-- Opening Marker --
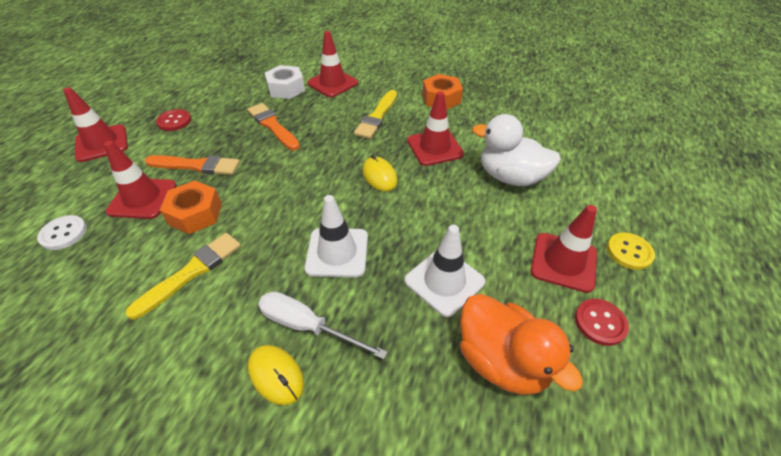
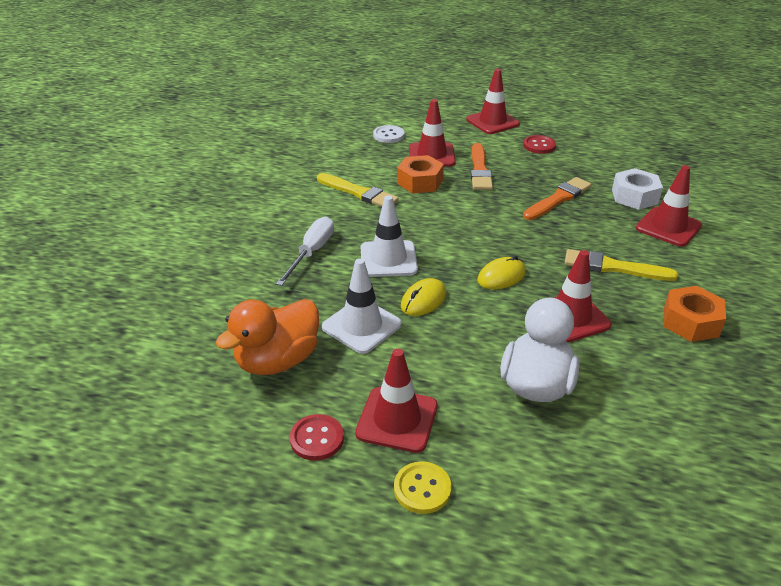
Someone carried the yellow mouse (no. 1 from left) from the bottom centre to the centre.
-- Closing Marker --
-- Opening Marker --
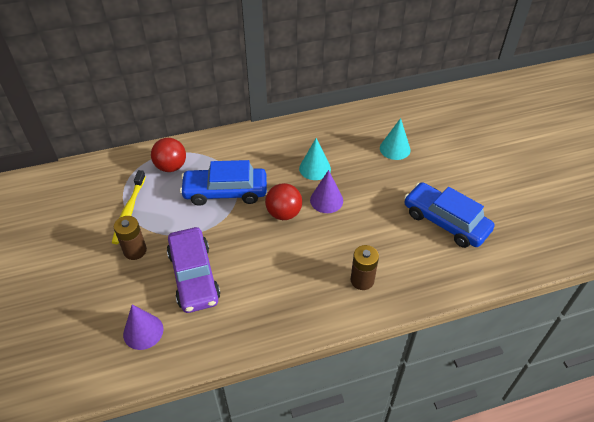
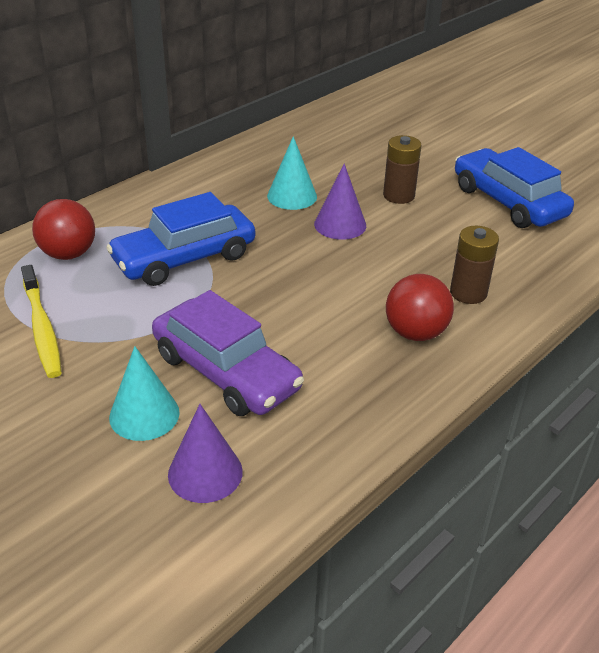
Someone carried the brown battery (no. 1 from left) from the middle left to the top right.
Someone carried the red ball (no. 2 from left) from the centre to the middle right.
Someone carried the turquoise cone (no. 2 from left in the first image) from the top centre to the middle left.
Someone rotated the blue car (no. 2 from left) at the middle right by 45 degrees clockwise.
-- Closing Marker --
Task »
Your answer should be the lines of the listing above between the line holding "Someone carried the turquoise" and the line holding "Someone rotated the", inclusive, restated word for word and alone.

Reply »
Someone carried the turquoise cone (no. 2 from left in the first image) from the top centre to the middle left.
Someone rotated the blue car (no. 2 from left) at the middle right by 45 degrees clockwise.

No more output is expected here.